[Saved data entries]

------------------------------------------------

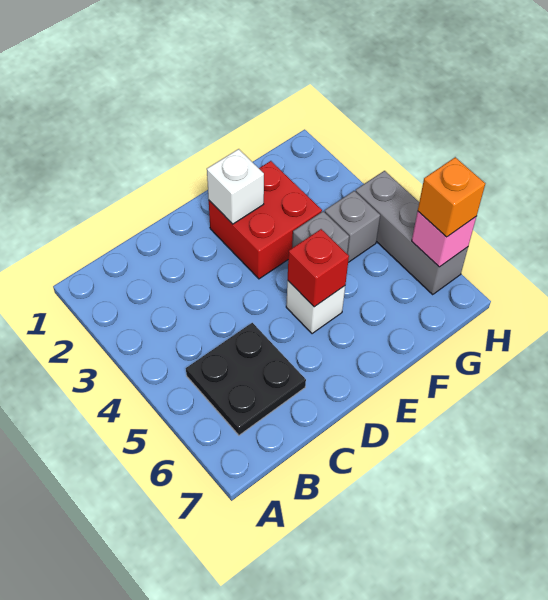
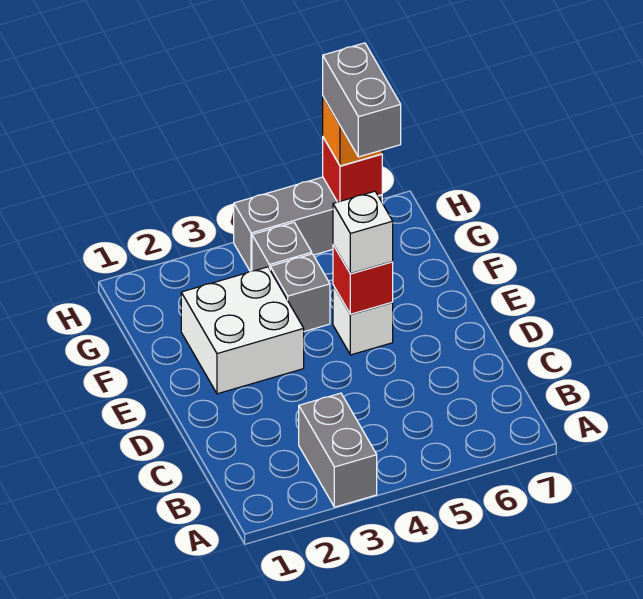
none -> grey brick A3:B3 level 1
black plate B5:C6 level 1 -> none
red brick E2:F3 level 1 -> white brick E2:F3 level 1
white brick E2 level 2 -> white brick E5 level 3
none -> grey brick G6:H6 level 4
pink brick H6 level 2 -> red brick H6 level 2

------------------------------------------------

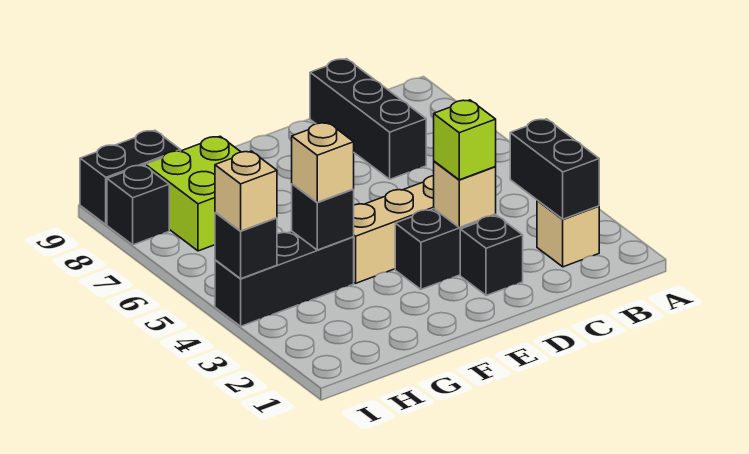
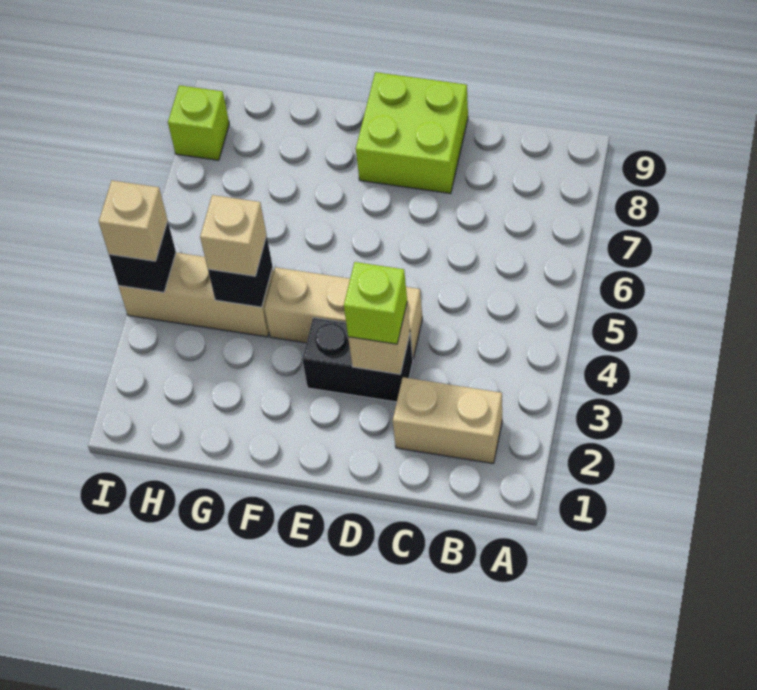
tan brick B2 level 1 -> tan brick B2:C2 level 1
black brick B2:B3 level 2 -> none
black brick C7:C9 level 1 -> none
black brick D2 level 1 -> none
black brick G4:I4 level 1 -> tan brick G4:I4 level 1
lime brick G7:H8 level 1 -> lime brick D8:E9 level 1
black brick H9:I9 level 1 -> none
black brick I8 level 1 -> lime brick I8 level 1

------------------------------------------------

— WHAT YOU HAVE TO DO —
Can you repeat, word for word, every line above from the one containing "white brick E2 level" down to the one containing "pink brick H6 level 2 -> red brick H6 level 2", including both?

— REPLY TO THE EXERCISE —
white brick E2 level 2 -> white brick E5 level 3
none -> grey brick G6:H6 level 4
pink brick H6 level 2 -> red brick H6 level 2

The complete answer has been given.